**MATERIAL PROVIDED**.

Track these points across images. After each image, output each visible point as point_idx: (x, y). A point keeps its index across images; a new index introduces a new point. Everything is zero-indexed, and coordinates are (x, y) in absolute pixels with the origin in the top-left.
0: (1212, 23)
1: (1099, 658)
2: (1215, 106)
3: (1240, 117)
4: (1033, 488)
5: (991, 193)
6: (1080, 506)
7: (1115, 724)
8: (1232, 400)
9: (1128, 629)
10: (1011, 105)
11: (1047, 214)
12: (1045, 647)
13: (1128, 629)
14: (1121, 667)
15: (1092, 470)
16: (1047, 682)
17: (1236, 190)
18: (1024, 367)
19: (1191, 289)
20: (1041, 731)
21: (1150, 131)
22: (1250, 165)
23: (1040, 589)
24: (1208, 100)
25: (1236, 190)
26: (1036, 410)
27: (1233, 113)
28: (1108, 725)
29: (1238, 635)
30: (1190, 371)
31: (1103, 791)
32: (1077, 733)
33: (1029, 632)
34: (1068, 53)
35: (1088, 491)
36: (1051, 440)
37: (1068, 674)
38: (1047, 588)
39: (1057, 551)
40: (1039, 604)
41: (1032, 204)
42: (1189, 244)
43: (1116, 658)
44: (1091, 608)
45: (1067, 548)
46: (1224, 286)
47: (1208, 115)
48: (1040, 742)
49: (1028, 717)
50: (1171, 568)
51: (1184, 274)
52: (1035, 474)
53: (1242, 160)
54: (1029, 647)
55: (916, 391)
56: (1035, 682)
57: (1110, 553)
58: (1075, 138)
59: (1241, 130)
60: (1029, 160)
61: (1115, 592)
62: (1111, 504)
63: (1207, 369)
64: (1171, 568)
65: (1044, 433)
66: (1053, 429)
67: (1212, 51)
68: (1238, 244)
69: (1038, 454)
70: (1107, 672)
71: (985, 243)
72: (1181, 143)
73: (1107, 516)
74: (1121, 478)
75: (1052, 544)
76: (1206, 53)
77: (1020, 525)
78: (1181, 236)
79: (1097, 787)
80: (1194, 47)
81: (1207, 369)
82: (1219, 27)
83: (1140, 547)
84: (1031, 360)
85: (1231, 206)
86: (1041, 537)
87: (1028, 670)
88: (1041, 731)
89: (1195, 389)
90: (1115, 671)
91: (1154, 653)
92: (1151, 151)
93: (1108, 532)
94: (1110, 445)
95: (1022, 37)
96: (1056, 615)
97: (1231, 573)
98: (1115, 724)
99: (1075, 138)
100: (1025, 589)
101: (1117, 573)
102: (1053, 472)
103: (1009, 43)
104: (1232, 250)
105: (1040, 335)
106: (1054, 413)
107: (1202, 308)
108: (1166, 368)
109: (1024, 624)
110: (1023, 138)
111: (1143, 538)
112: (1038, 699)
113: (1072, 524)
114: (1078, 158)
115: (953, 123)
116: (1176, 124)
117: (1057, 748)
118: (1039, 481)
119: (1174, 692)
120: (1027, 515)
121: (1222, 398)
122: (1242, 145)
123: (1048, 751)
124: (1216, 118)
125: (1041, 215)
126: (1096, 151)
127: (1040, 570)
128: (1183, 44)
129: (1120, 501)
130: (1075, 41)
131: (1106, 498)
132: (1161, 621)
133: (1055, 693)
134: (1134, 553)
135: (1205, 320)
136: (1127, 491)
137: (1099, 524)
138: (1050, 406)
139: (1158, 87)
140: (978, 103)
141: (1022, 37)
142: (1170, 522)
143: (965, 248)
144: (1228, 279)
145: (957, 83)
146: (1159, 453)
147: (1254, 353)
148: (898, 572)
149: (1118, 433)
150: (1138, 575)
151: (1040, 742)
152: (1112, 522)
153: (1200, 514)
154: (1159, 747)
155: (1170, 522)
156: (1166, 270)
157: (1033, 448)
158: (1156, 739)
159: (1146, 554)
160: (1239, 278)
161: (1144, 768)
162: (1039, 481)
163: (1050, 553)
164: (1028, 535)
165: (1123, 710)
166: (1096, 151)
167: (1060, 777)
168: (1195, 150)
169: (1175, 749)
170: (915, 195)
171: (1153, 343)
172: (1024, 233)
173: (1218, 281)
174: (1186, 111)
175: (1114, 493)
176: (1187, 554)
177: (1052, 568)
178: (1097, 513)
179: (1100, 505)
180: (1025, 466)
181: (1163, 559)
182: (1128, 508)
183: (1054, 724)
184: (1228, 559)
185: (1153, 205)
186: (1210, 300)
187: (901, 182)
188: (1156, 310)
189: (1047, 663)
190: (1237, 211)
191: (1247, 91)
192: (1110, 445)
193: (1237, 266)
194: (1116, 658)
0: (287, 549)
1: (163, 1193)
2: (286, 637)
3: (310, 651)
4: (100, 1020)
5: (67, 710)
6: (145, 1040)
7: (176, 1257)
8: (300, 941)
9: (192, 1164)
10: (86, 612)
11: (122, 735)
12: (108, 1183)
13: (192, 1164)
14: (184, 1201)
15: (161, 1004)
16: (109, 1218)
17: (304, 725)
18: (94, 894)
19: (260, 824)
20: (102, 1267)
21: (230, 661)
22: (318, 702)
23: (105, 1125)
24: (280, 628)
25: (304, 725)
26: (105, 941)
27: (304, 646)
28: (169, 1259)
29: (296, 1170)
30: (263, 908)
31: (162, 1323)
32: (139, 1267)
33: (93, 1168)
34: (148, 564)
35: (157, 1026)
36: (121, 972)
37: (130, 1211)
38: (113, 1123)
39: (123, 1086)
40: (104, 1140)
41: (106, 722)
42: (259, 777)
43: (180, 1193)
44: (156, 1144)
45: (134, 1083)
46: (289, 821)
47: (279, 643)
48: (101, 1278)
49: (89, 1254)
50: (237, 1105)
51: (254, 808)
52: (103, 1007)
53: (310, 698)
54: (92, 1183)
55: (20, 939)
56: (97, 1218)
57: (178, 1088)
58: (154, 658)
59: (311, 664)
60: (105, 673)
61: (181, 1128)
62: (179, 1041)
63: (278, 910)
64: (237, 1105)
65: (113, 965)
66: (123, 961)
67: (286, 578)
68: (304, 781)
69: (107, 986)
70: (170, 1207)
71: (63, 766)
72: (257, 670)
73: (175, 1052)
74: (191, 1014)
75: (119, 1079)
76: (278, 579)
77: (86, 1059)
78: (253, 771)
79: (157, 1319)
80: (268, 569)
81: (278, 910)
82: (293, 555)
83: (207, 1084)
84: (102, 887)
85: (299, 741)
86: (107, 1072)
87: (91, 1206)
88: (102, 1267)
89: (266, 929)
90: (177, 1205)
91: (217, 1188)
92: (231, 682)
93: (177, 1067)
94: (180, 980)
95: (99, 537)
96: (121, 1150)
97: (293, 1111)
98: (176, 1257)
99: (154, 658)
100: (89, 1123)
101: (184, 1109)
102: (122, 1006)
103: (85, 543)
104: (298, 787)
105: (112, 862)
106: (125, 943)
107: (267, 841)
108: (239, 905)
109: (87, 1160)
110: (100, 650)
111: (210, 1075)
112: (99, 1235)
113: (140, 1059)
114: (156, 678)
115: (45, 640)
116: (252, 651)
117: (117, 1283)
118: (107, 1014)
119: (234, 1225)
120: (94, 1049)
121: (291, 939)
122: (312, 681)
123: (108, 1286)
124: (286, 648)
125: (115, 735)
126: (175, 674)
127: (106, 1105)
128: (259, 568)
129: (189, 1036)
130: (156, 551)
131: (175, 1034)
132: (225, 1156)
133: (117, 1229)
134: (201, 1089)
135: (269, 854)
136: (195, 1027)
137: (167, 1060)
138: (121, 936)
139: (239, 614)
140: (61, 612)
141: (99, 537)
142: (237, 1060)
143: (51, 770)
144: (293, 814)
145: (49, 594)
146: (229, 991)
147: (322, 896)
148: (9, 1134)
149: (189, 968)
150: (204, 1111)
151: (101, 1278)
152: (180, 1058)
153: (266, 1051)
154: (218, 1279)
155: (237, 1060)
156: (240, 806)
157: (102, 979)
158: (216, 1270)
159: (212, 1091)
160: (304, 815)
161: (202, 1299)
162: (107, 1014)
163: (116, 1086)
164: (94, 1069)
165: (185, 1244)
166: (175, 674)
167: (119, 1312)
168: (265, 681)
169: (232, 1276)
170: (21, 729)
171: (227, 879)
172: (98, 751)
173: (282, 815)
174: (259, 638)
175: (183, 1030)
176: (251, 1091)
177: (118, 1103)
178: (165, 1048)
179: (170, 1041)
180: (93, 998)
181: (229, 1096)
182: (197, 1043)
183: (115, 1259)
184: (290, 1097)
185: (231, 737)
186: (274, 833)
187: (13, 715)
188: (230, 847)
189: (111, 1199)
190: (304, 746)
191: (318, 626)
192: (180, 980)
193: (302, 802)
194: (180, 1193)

**EXERCISE**.
Could you turn the records into a Markdown table with the columns Row and Text, starting at the first line and stopping after the line that contains "14: (1121, 667)", and leaving out any blank lines?

**REPLY**.
| Row | Text |
|---|---|
| 1 | Track these points across images. After each image, output each visible point as point_idx: (x, y). A point keeps its index across images; a new index introduces a new point. Everything is zero-indexed, and coordinates are (x, y) in absolute pixels with the origin in the top-left. |
| 2 | 0: (1212, 23) |
| 3 | 1: (1099, 658) |
| 4 | 2: (1215, 106) |
| 5 | 3: (1240, 117) |
| 6 | 4: (1033, 488) |
| 7 | 5: (991, 193) |
| 8 | 6: (1080, 506) |
| 9 | 7: (1115, 724) |
| 10 | 8: (1232, 400) |
| 11 | 9: (1128, 629) |
| 12 | 10: (1011, 105) |
| 13 | 11: (1047, 214) |
| 14 | 12: (1045, 647) |
| 15 | 13: (1128, 629) |
| 16 | 14: (1121, 667) |